_WORK INSTRUCTIONS_: Exclude all pictures, then copy each of the records exactly as written.

_DATASET ENTRIES_:
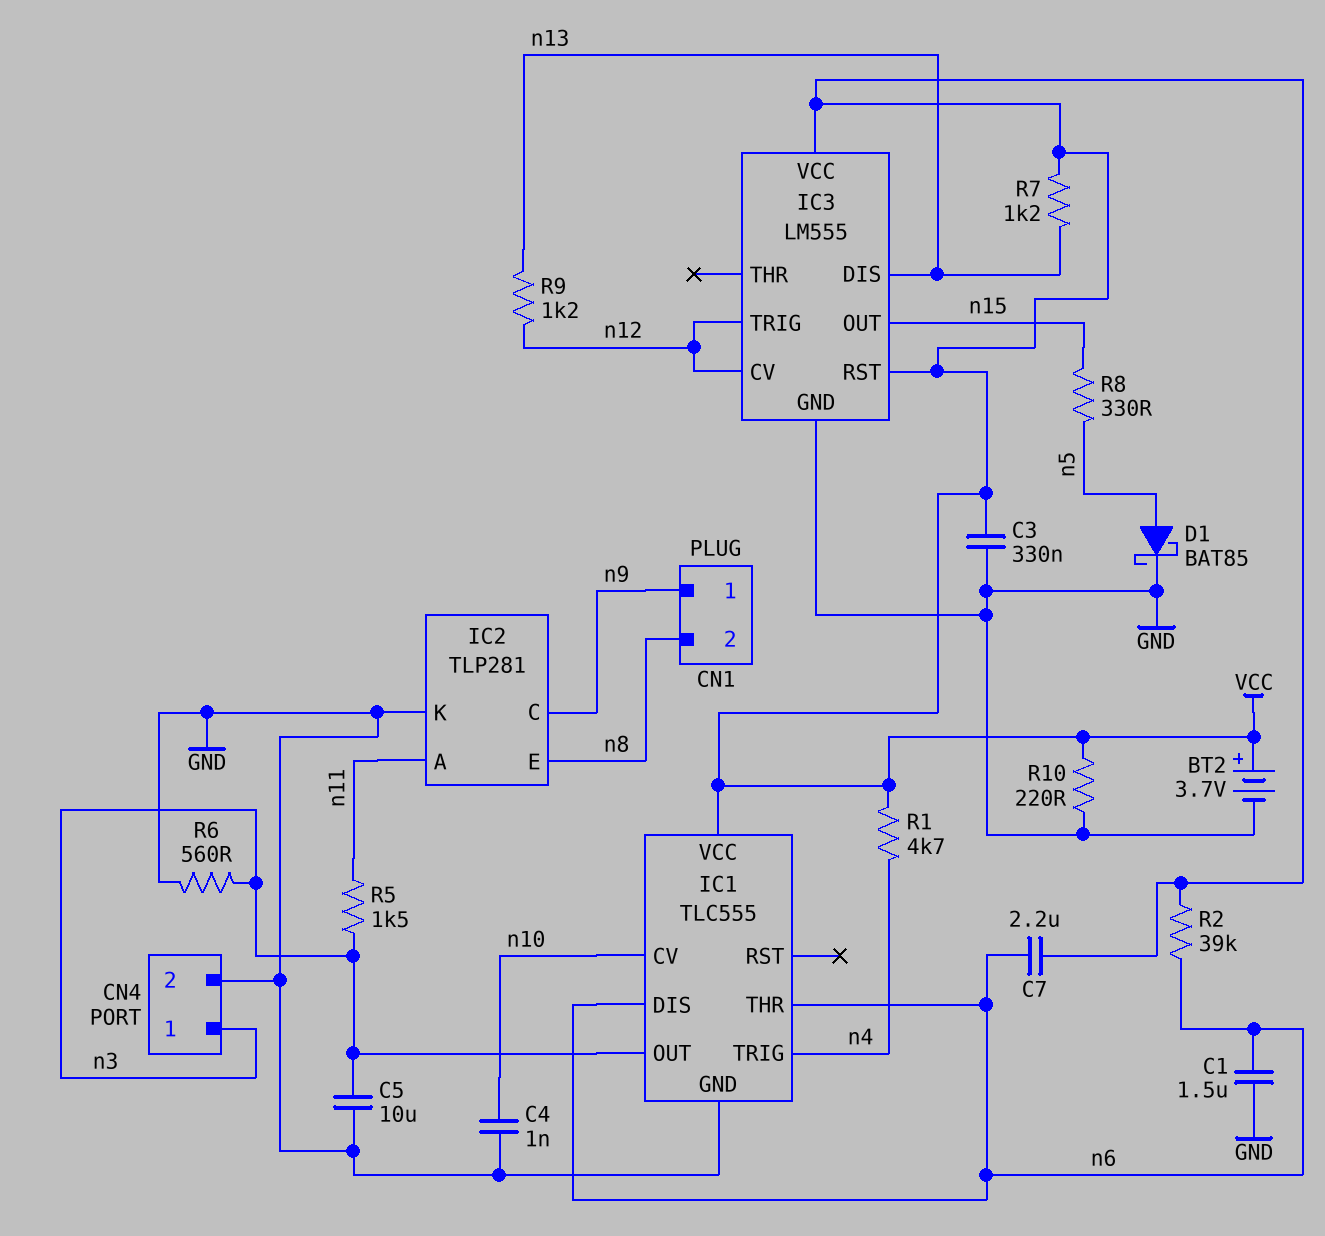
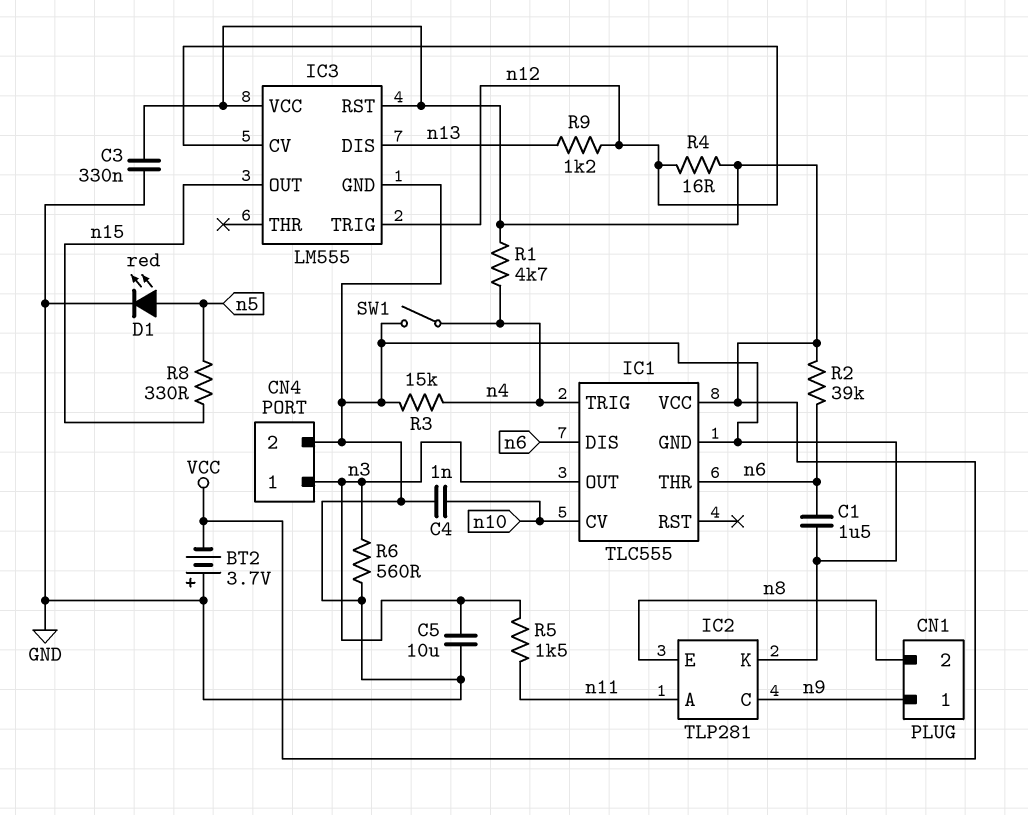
BT2: 3.7V (plus VCC, minus GND) -> 3.7V (plus GND, minus VCC)
C7: 2.2uF (VCC, n6) -> none
D1: schottky BAT85 (A n5, K GND) -> LED red (A n5, K GND)
R3: none -> 15k (GND, n4)
R4: none -> 16 (VCC, n12)
R7: 1.2k (VCC, n13) -> none
R10: 220 (GND, VCC) -> none
SW1: none -> switch (GND, n4)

_ANSWER FOR THIS EXERCISE_:
BT2: 3.7V (plus VCC, minus GND) -> 3.7V (plus GND, minus VCC)
C7: 2.2uF (VCC, n6) -> none
D1: schottky BAT85 (A n5, K GND) -> LED red (A n5, K GND)
R3: none -> 15k (GND, n4)
R4: none -> 16 (VCC, n12)
R7: 1.2k (VCC, n13) -> none
R10: 220 (GND, VCC) -> none
SW1: none -> switch (GND, n4)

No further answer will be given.